- **WORK REQUEST**: Line tally for the word "yellow": count the lines below that contain it and reply with the number alone.

- **DATASET ENTRIES**:
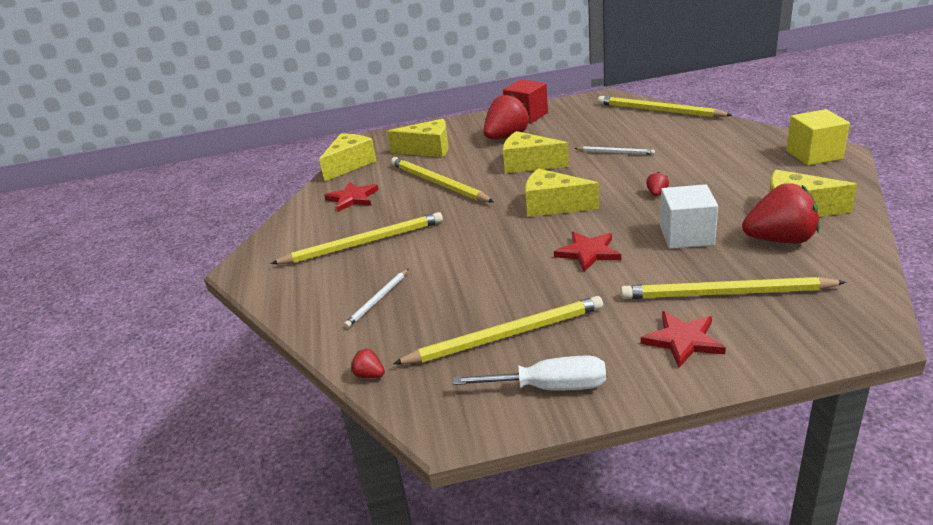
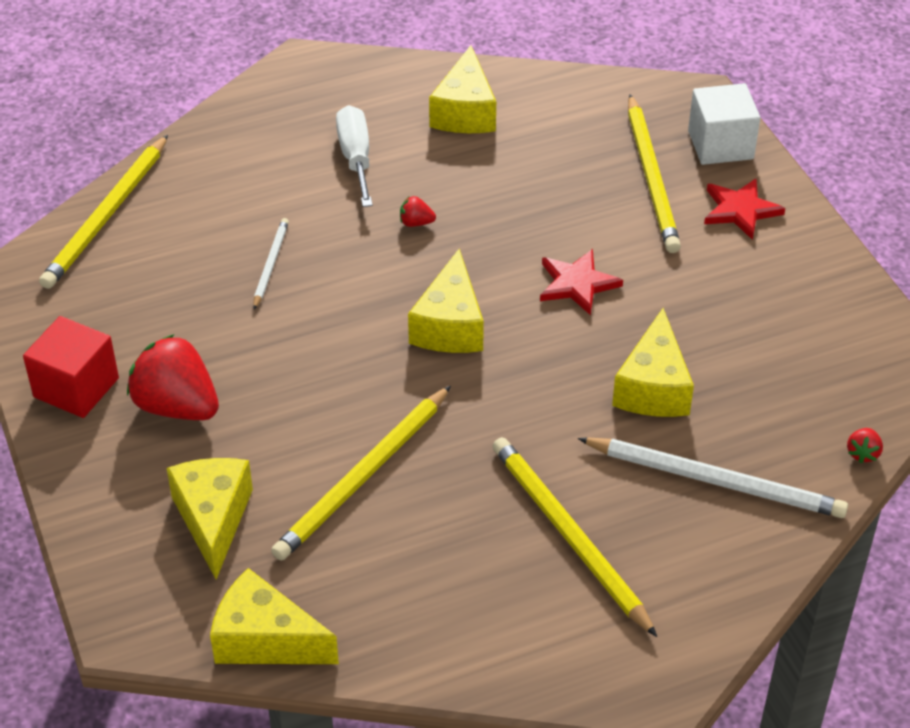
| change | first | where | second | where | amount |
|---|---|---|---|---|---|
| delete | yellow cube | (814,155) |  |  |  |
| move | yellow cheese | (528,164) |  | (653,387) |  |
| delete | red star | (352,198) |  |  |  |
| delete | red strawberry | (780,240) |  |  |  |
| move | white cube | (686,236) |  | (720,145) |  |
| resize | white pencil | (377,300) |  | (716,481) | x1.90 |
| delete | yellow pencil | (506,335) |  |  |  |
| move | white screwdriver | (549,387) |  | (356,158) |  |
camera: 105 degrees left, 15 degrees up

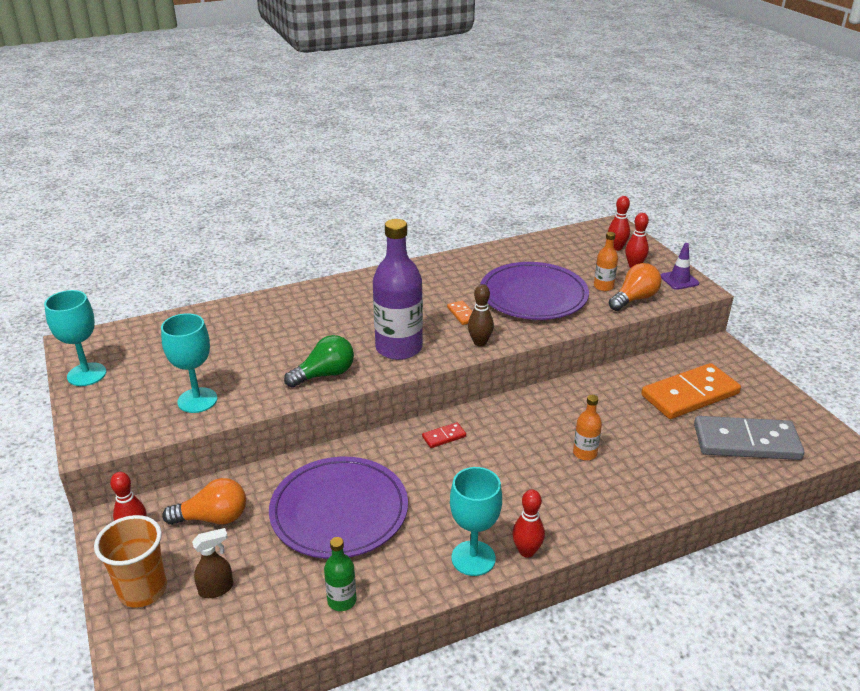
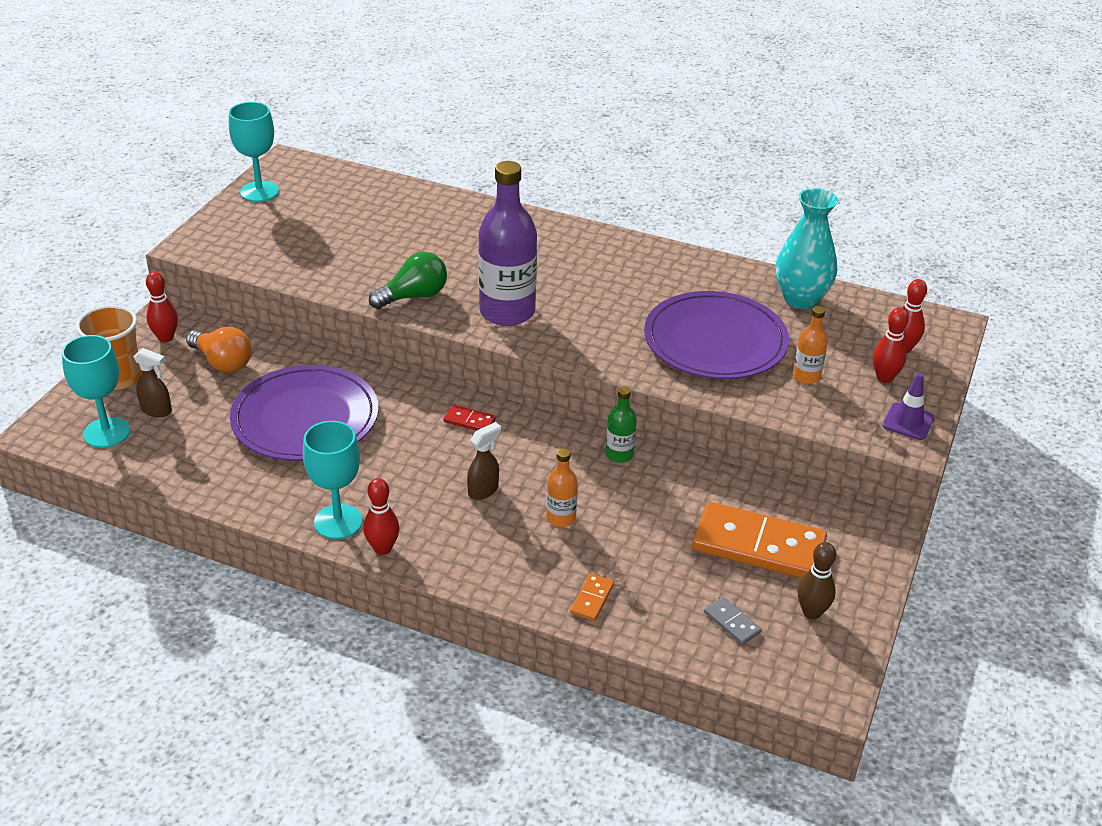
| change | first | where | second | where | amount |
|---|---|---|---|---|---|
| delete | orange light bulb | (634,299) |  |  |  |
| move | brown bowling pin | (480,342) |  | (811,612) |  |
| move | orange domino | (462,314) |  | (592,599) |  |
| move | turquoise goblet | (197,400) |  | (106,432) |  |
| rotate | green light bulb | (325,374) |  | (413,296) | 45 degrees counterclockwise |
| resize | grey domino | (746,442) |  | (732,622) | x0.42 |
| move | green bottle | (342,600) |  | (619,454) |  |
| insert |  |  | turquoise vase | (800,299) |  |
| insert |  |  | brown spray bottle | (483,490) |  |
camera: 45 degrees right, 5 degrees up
--
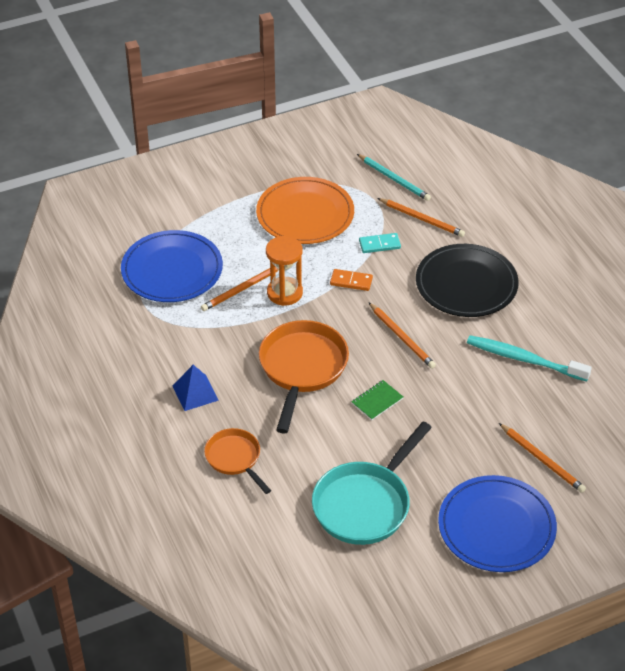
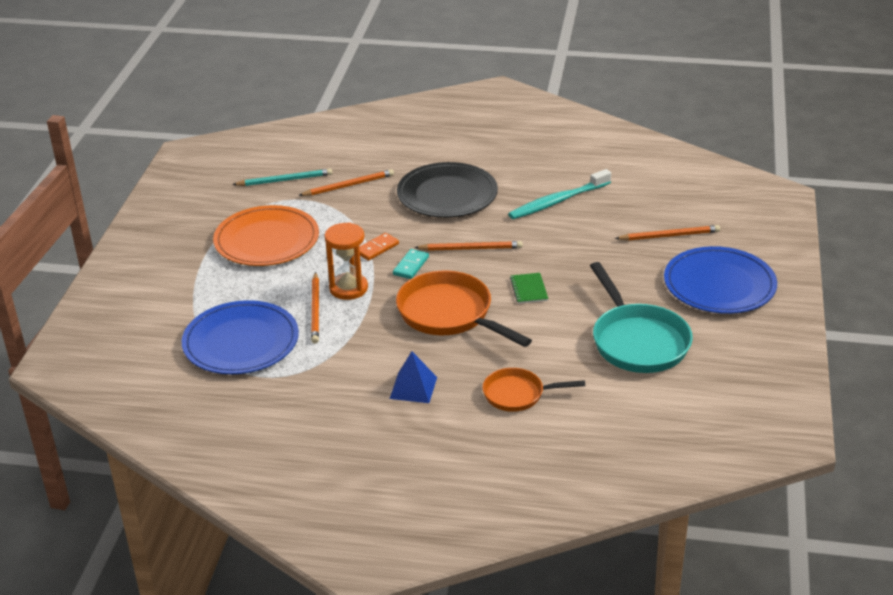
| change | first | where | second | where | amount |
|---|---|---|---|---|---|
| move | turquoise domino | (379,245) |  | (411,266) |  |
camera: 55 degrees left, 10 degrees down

- **EXERCISE RESPONSE**: 3